• [WHAT YOU HAVE TO DO]: Find where "grey teapot: [455,369,604,469]" appears in the records below, then return that line and every later line exactly, stopping only at the last line.

═══ MATERIAL FOR THE TASK

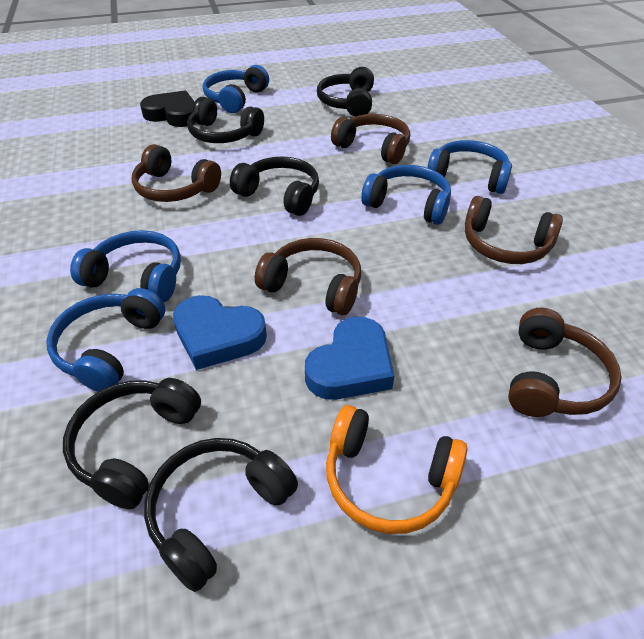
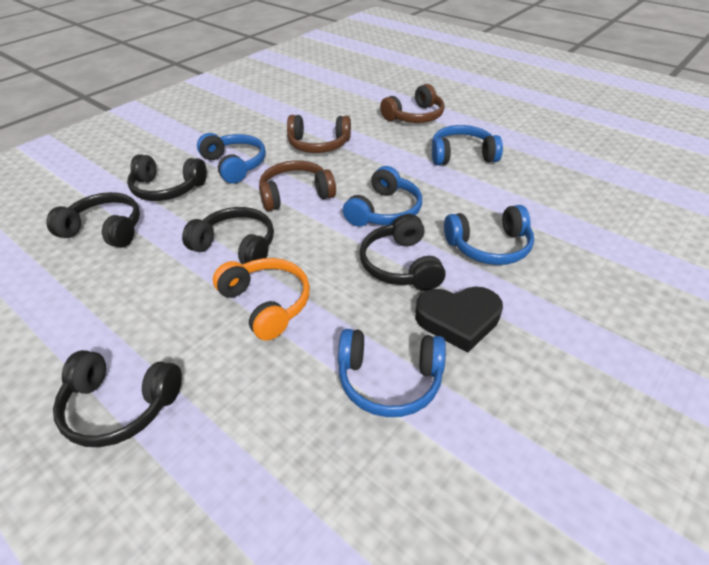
blue heart: [173,295,267,370] [305,317,394,400] = 2 -> none = 0
brown headphones: [131,144,221,202] [255,238,361,315] [331,114,410,164] [465,196,563,264] [508,308,622,417] = 5 -> [259,161,336,211] [287,115,351,153] [380,84,445,123] = 3

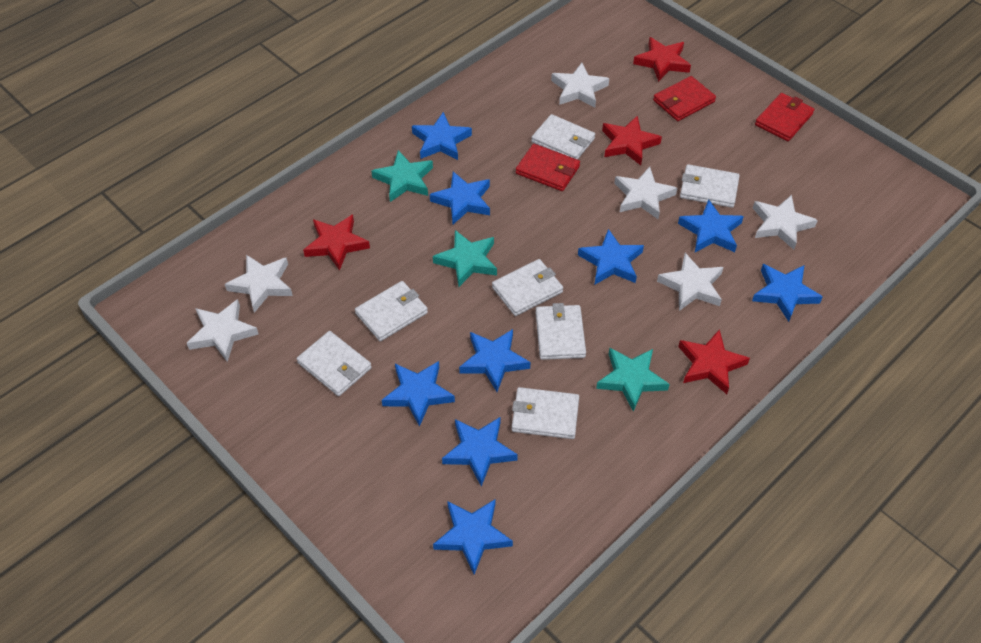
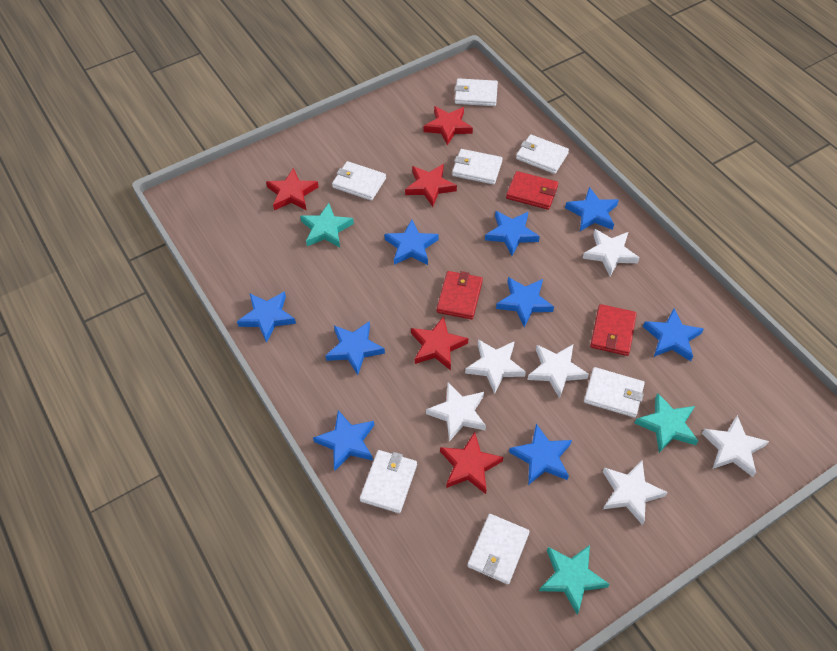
red star: [303,214,370,271] [602,116,662,165] [633,37,691,82] [678,329,750,394] = 4 -> [266,168,319,210] [405,164,457,207] [411,316,468,370] [423,106,473,145] [440,432,503,494] = 5

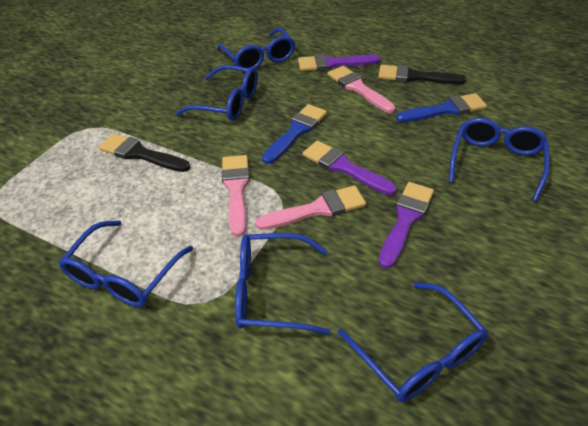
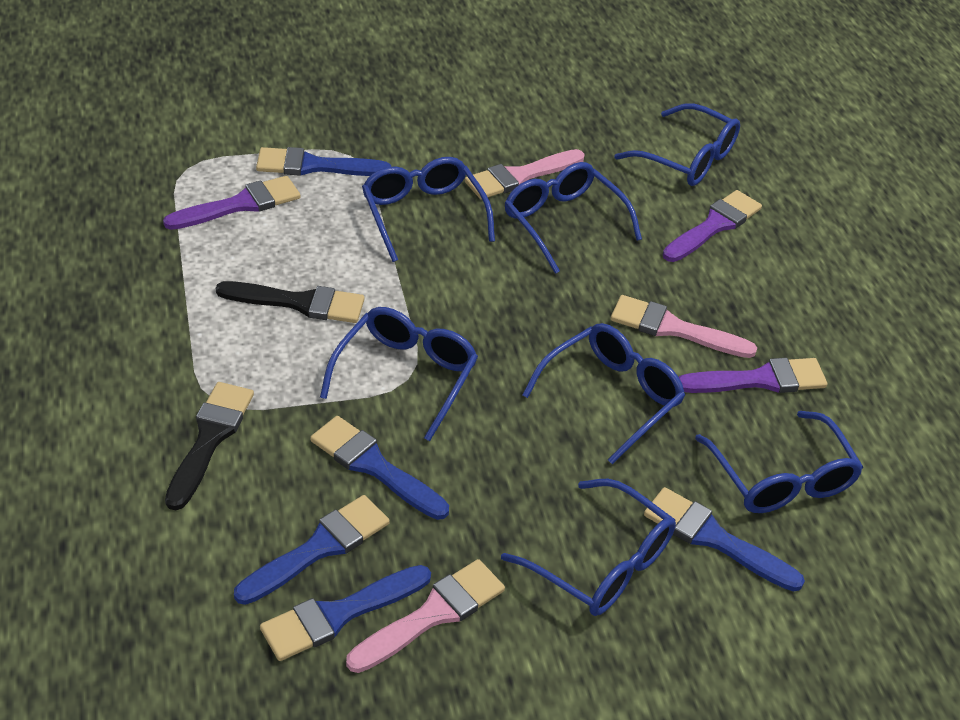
blue brush: [262,104,327,164] [396,93,487,122] = 2 -> [234,495,390,605] [256,147,391,176] [260,565,431,661] [310,416,449,520] [644,487,805,592] = 5
blue glasses: [59,221,193,307] [176,65,258,121] [217,28,295,69] [235,233,331,335] [338,282,488,402] [449,117,550,201] = 6 -> [320,307,478,441] [362,157,495,262] [501,479,676,616] [505,162,642,274] [522,323,685,465] [614,103,740,186] [695,411,864,513] = 7

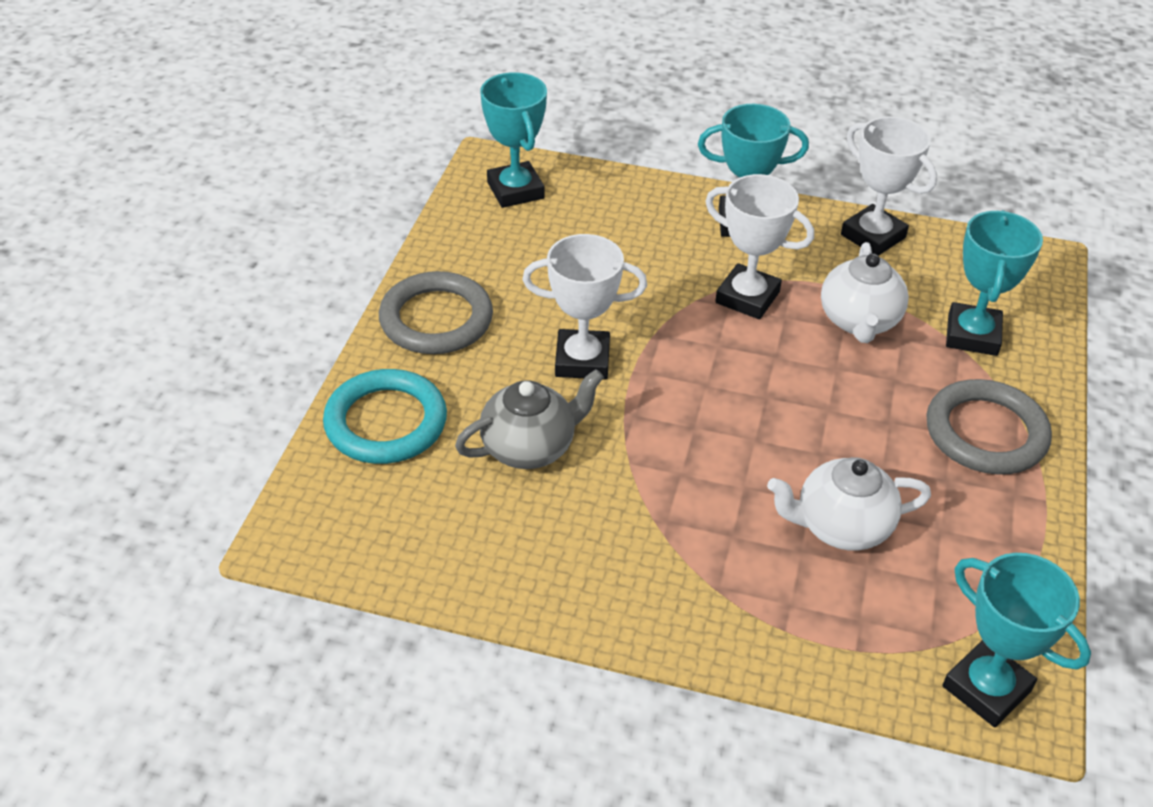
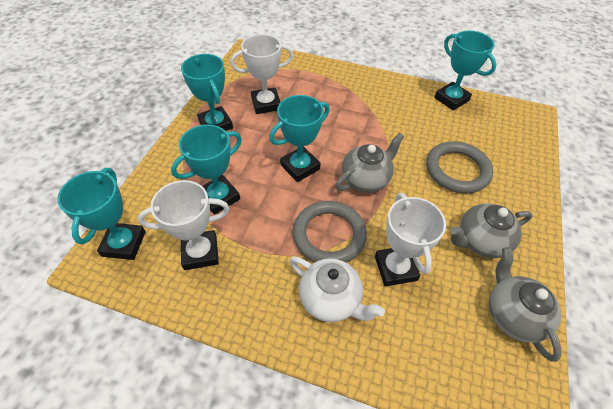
grey teapot: [455,369,604,469] = 1 -> [336,133,404,193] [451,203,533,258] [489,247,562,362] = 3
turquoise ring: [323,369,447,464] = 1 -> none = 0
turquoise trophy: [480,72,547,208] [698,104,809,237] [943,553,1091,727] [946,210,1043,356] = 4 -> [57,168,146,260] [171,125,242,215] [181,54,233,131] [269,95,330,182] [434,31,497,111] = 5
white teapot: [767,457,931,551] [821,242,909,343] = 2 -> [289,257,385,322] = 1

══════

• [SOLUTION BELOW]:
grey teapot: [455,369,604,469] = 1 -> [336,133,404,193] [451,203,533,258] [489,247,562,362] = 3
turquoise ring: [323,369,447,464] = 1 -> none = 0
turquoise trophy: [480,72,547,208] [698,104,809,237] [943,553,1091,727] [946,210,1043,356] = 4 -> [57,168,146,260] [171,125,242,215] [181,54,233,131] [269,95,330,182] [434,31,497,111] = 5
white teapot: [767,457,931,551] [821,242,909,343] = 2 -> [289,257,385,322] = 1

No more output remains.